╭─ LISTED RECORDS

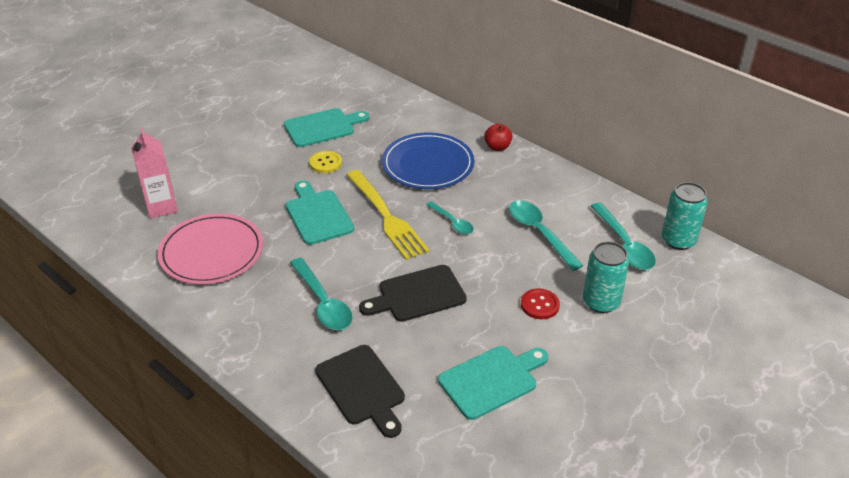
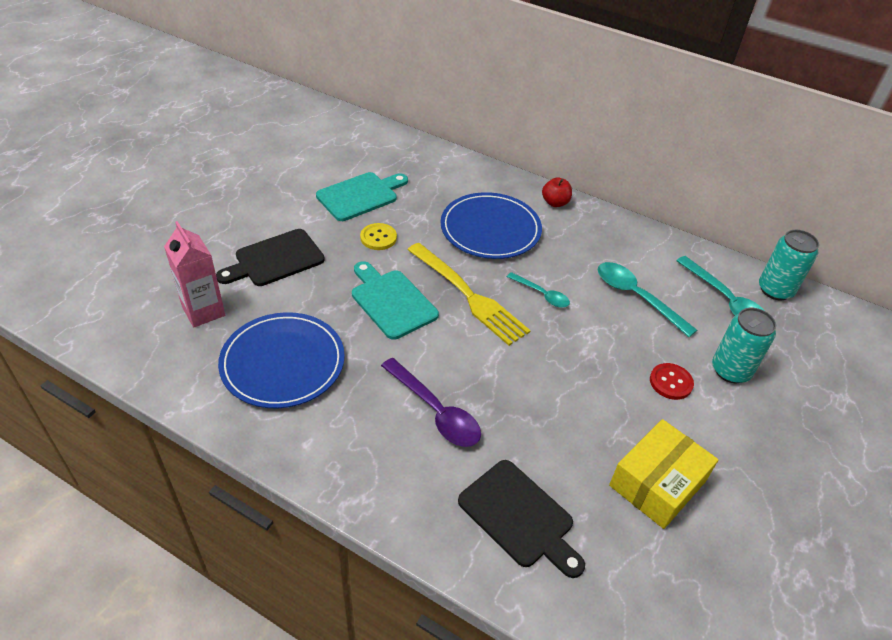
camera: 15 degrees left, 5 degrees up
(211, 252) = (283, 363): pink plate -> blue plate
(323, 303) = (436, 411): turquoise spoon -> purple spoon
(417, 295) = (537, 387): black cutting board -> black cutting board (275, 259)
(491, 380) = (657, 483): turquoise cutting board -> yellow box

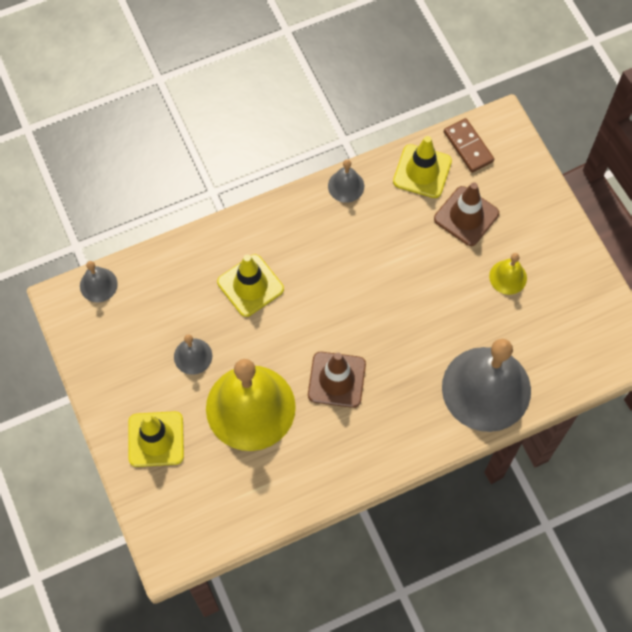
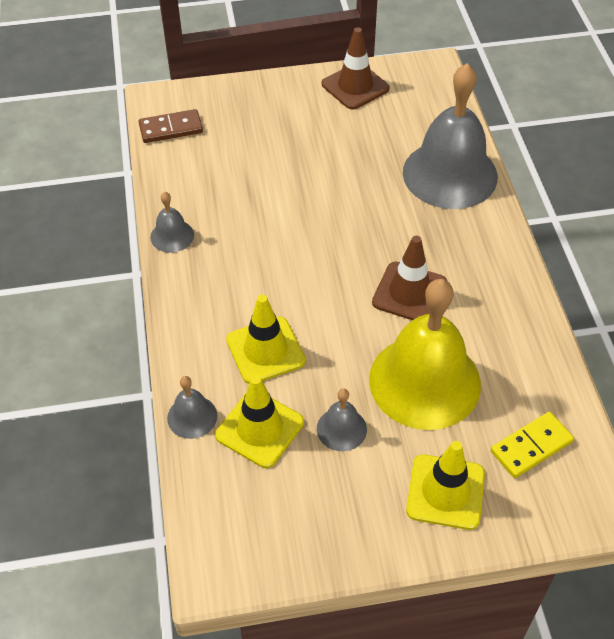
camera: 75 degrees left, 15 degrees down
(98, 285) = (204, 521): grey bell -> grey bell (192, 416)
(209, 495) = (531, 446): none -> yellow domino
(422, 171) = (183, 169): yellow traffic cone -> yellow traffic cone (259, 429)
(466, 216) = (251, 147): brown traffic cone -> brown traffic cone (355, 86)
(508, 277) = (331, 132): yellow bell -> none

╰─

The answer should contain only the lines from the start of the records above through the line with "(422, 171) = (183, 169): yellow", copied exactly, and no pictures.

REPLY ->
camera: 15 degrees left, 5 degrees up
(211, 252) = (283, 363): pink plate -> blue plate
(323, 303) = (436, 411): turquoise spoon -> purple spoon
(417, 295) = (537, 387): black cutting board -> black cutting board (275, 259)
(491, 380) = (657, 483): turquoise cutting board -> yellow box

camera: 75 degrees left, 15 degrees down
(98, 285) = (204, 521): grey bell -> grey bell (192, 416)
(209, 495) = (531, 446): none -> yellow domino
(422, 171) = (183, 169): yellow traffic cone -> yellow traffic cone (259, 429)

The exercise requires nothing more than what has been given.